=== Excerpted records ===

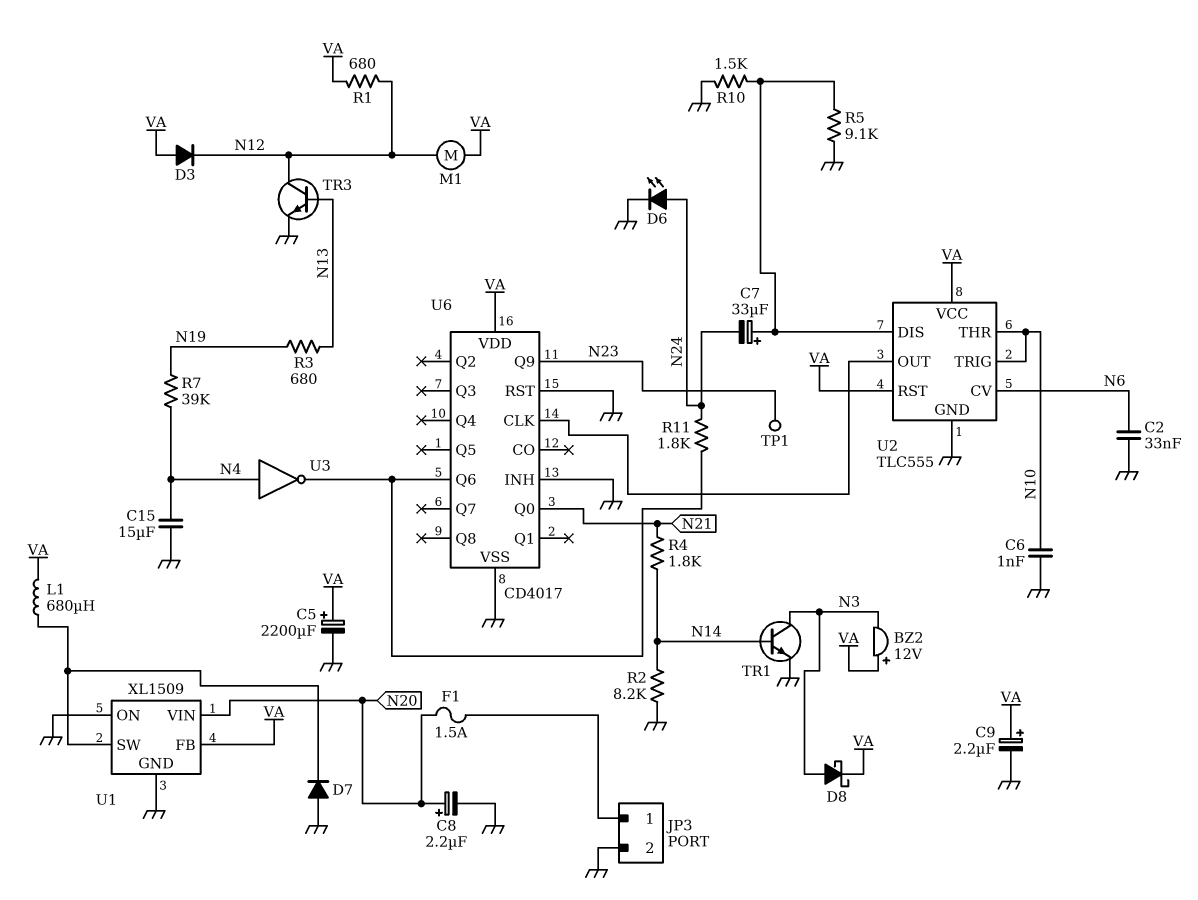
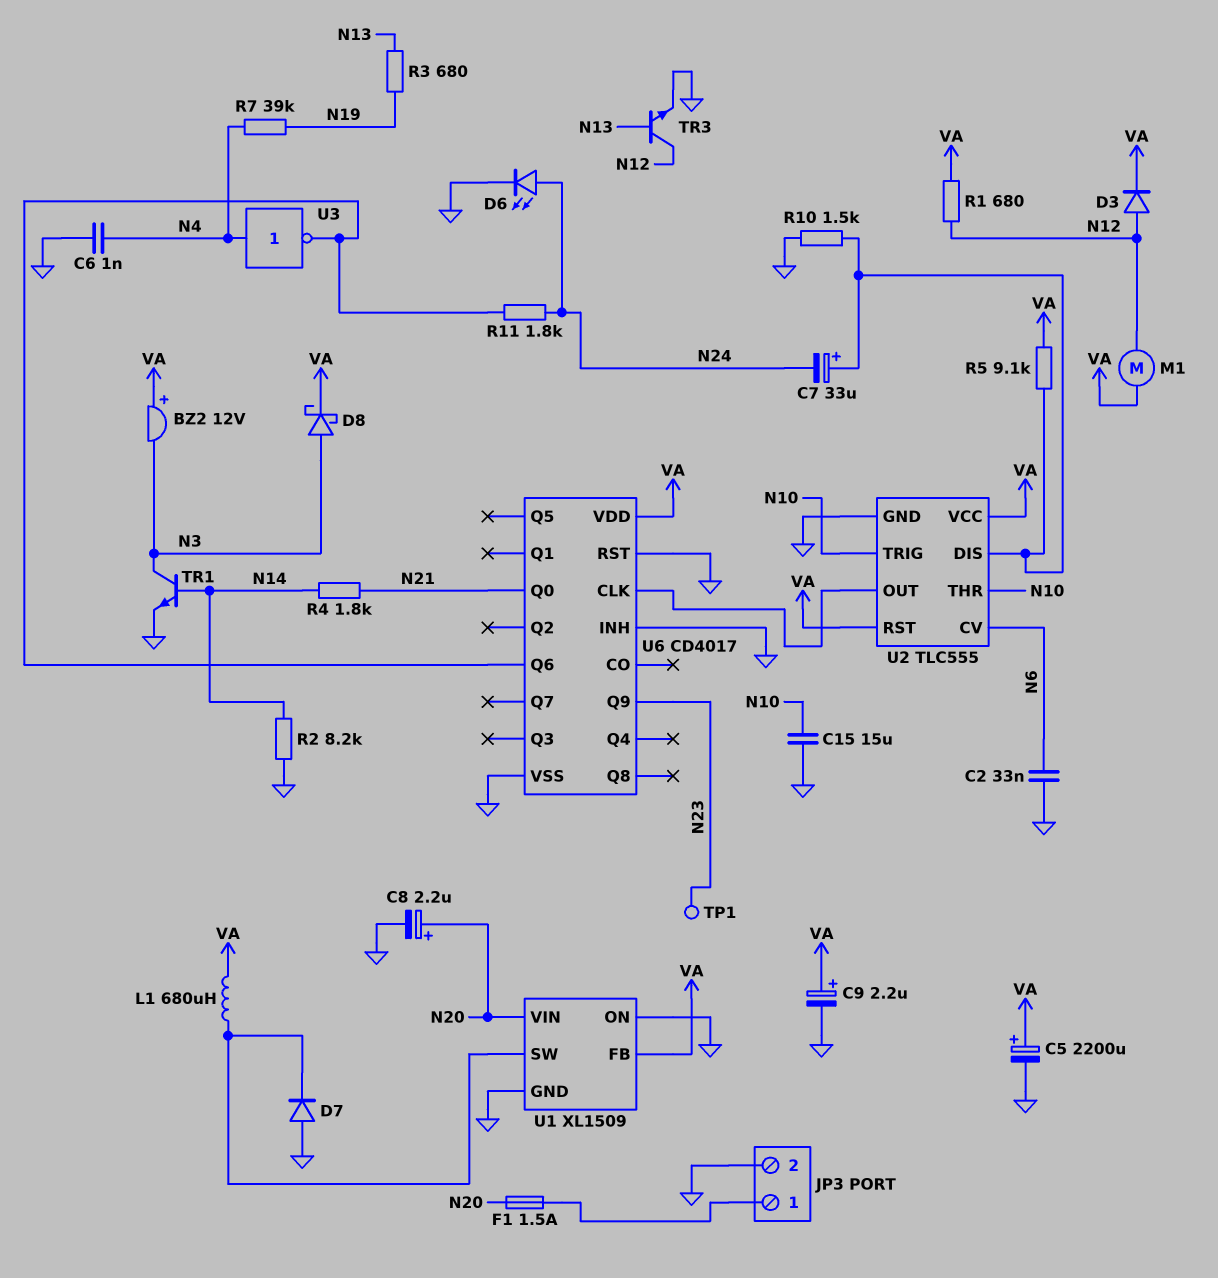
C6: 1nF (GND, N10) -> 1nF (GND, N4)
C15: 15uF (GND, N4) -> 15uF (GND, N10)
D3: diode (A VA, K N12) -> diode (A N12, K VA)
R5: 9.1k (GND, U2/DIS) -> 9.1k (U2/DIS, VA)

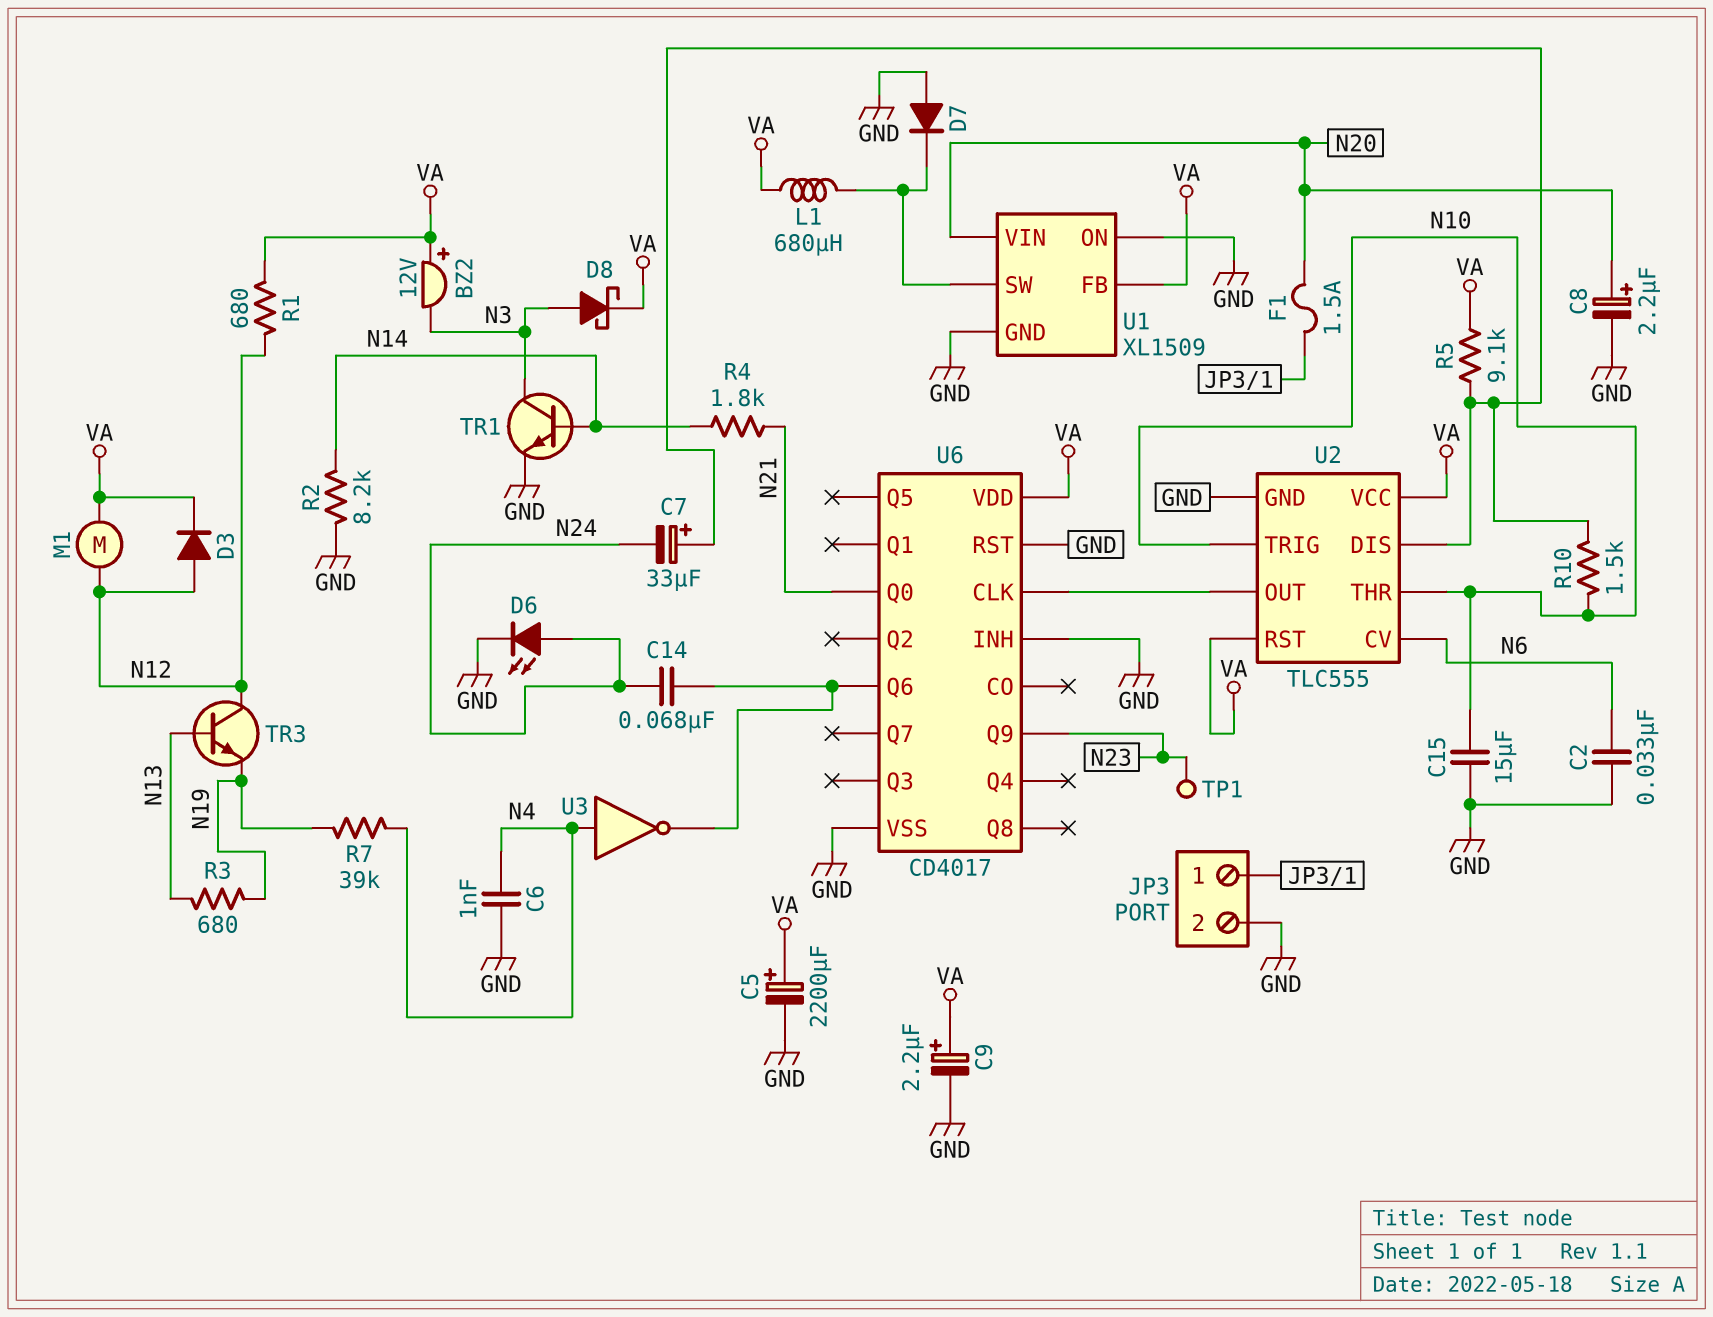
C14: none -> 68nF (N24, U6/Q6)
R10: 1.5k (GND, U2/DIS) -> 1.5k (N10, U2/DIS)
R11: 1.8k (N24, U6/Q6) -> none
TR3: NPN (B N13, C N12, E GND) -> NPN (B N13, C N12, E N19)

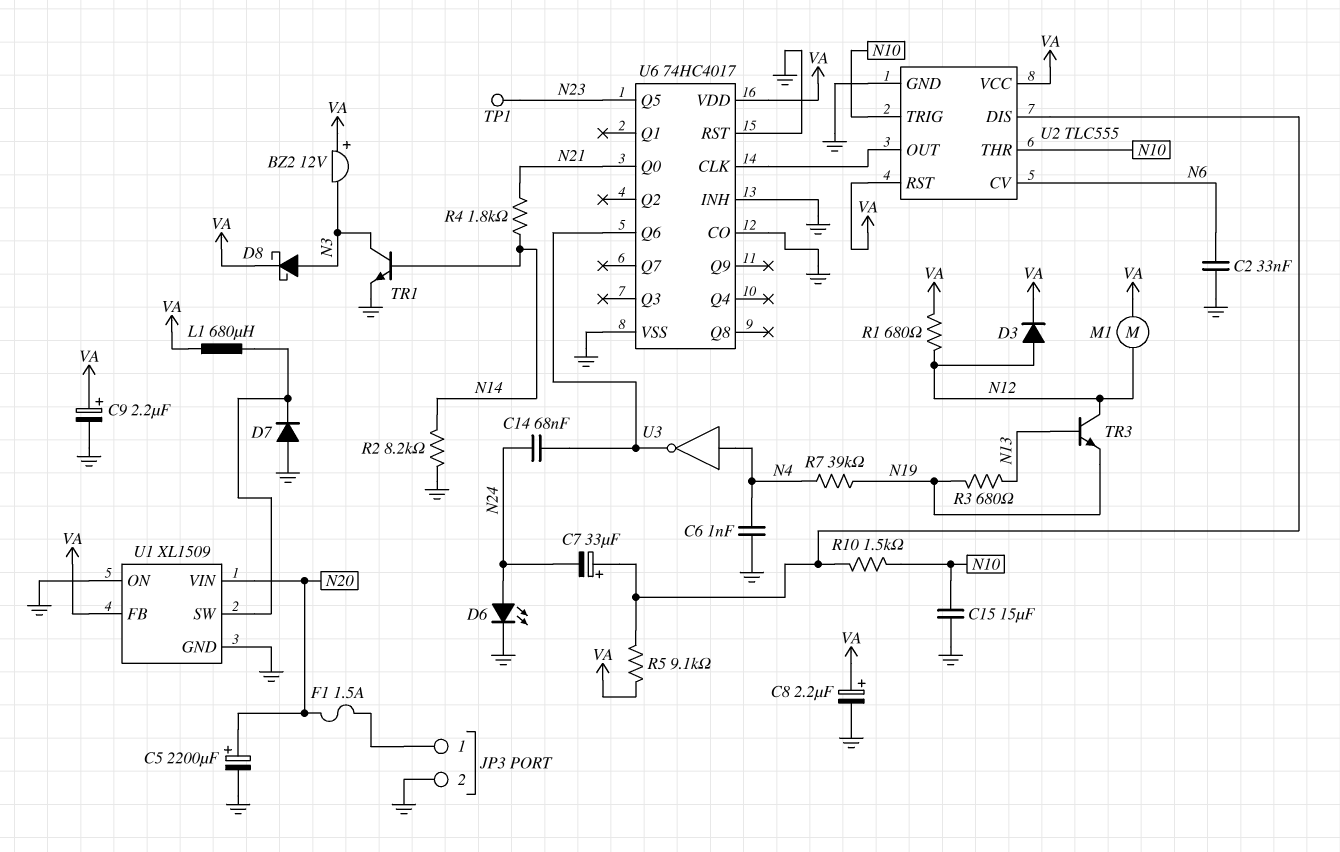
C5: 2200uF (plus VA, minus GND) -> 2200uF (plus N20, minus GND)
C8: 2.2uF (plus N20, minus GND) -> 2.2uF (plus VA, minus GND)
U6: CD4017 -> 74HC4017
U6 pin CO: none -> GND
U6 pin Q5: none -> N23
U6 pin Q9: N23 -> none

===
=== Excerpted records ===

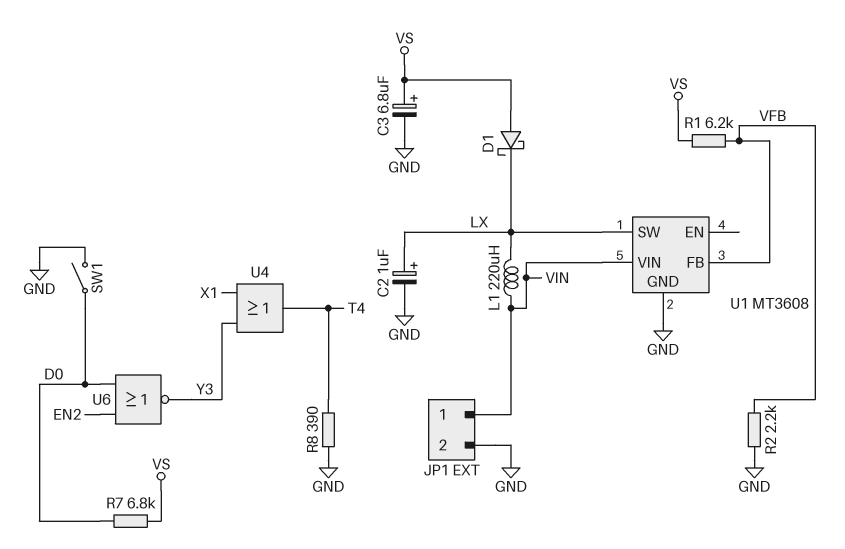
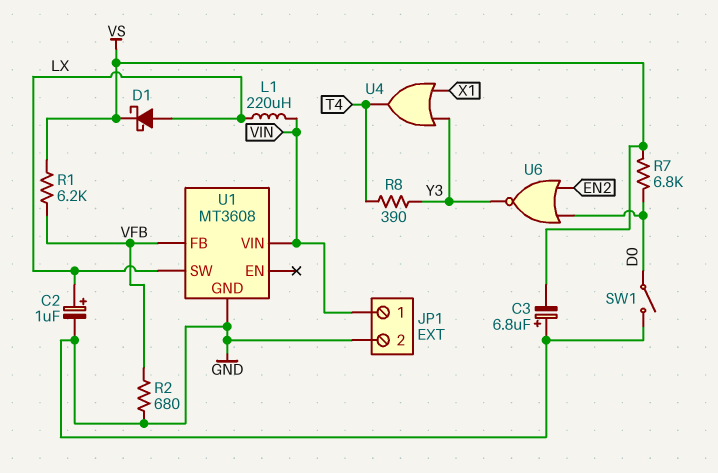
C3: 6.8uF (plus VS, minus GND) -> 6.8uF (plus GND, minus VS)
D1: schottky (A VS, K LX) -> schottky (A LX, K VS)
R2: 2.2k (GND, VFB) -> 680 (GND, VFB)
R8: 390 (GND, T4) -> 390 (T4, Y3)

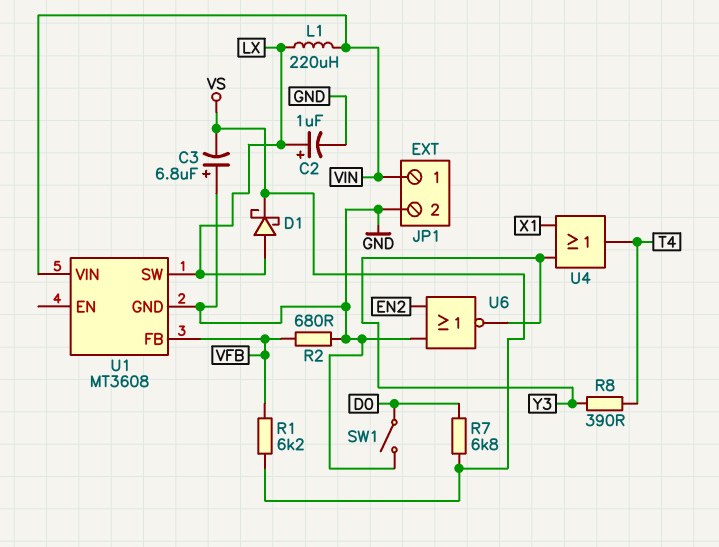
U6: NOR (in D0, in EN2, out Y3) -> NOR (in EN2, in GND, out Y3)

===
=== Excerpted records ===

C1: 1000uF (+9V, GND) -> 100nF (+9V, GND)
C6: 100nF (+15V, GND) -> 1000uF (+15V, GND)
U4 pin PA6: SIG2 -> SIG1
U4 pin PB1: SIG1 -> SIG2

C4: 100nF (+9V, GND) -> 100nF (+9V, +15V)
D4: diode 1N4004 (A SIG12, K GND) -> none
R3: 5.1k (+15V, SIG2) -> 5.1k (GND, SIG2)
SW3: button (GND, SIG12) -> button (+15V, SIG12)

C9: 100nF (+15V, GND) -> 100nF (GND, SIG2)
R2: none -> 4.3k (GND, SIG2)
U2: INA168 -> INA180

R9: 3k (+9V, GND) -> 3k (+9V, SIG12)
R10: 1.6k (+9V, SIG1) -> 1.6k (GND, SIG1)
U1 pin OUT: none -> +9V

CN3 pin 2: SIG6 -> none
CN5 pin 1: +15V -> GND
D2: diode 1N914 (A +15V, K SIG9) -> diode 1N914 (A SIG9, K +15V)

===

→ **About this exercise**
How would the lines above read from the one with "C15: 15uF (GND, N4) -> 15uF (GND, N10)" to the one with "C5: 2200uF (plus", inclusive, with no pictures? Write them out exactly.

→ **The answer**
C15: 15uF (GND, N4) -> 15uF (GND, N10)
D3: diode (A VA, K N12) -> diode (A N12, K VA)
R5: 9.1k (GND, U2/DIS) -> 9.1k (U2/DIS, VA)

C14: none -> 68nF (N24, U6/Q6)
R10: 1.5k (GND, U2/DIS) -> 1.5k (N10, U2/DIS)
R11: 1.8k (N24, U6/Q6) -> none
TR3: NPN (B N13, C N12, E GND) -> NPN (B N13, C N12, E N19)

C5: 2200uF (plus VA, minus GND) -> 2200uF (plus N20, minus GND)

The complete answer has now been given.